:: SUPPLIED ENTRIES ::

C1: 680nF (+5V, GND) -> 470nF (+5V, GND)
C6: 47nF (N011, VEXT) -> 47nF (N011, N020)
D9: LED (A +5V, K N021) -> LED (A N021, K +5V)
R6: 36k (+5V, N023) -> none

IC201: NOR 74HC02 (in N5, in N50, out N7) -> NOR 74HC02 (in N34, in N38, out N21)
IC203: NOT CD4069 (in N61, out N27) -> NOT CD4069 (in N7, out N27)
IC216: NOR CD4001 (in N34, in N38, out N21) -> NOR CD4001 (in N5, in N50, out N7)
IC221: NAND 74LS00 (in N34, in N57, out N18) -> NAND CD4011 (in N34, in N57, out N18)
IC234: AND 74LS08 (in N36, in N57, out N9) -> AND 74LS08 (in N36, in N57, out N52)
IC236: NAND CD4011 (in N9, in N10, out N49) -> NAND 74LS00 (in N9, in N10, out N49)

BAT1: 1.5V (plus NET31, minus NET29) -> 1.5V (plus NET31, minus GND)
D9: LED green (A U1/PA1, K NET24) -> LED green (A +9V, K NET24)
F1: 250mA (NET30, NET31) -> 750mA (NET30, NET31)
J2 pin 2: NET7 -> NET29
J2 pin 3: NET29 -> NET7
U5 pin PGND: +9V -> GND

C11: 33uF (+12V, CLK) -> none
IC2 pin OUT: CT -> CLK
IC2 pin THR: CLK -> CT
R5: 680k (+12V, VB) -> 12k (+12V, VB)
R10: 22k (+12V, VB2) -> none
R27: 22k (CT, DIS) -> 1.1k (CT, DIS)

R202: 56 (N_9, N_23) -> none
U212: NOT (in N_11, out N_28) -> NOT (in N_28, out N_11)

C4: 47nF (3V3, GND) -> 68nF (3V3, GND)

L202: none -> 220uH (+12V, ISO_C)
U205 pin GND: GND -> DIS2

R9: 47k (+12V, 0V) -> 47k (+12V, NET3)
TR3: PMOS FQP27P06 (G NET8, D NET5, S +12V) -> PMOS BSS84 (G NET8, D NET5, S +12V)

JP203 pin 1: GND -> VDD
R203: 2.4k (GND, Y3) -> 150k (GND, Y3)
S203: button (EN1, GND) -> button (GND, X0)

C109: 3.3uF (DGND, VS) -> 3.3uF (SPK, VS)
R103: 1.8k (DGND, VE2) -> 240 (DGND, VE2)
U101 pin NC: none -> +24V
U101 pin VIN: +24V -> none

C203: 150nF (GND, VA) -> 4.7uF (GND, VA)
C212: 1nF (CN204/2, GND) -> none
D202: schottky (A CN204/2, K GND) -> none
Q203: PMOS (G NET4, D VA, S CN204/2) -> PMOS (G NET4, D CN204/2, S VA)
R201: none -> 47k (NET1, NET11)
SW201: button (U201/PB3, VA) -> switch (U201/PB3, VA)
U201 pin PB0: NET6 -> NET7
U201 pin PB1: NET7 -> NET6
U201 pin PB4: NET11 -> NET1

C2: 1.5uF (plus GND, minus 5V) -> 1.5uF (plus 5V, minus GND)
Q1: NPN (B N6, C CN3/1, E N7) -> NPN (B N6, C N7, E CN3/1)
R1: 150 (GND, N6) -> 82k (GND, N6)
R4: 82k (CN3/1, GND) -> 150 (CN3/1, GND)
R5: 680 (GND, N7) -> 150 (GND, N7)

:::

→ **EXERCISE PROMPT**: Above are the records; print exactly the lines from the line with "C11: 33uF (+12V, CLK) -> none" to the line with "U212: NOT (in", including both, and nothing else.

→ **FINAL ANSWER**:
C11: 33uF (+12V, CLK) -> none
IC2 pin OUT: CT -> CLK
IC2 pin THR: CLK -> CT
R5: 680k (+12V, VB) -> 12k (+12V, VB)
R10: 22k (+12V, VB2) -> none
R27: 22k (CT, DIS) -> 1.1k (CT, DIS)

R202: 56 (N_9, N_23) -> none
U212: NOT (in N_11, out N_28) -> NOT (in N_28, out N_11)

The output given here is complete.